Content starts

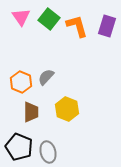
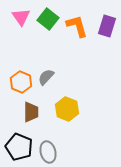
green square: moved 1 px left
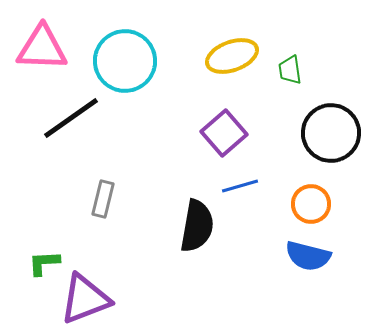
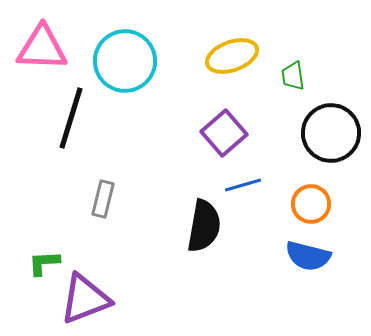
green trapezoid: moved 3 px right, 6 px down
black line: rotated 38 degrees counterclockwise
blue line: moved 3 px right, 1 px up
black semicircle: moved 7 px right
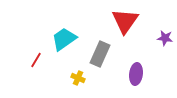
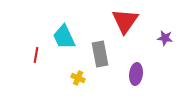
cyan trapezoid: moved 2 px up; rotated 80 degrees counterclockwise
gray rectangle: rotated 35 degrees counterclockwise
red line: moved 5 px up; rotated 21 degrees counterclockwise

Content ends

> _Problem details_:
Set down, unchanged, the line that contains "gray rectangle: rotated" together with every later line in the records, through the last one.

> _Task answer_:
gray rectangle: rotated 35 degrees counterclockwise
red line: moved 5 px up; rotated 21 degrees counterclockwise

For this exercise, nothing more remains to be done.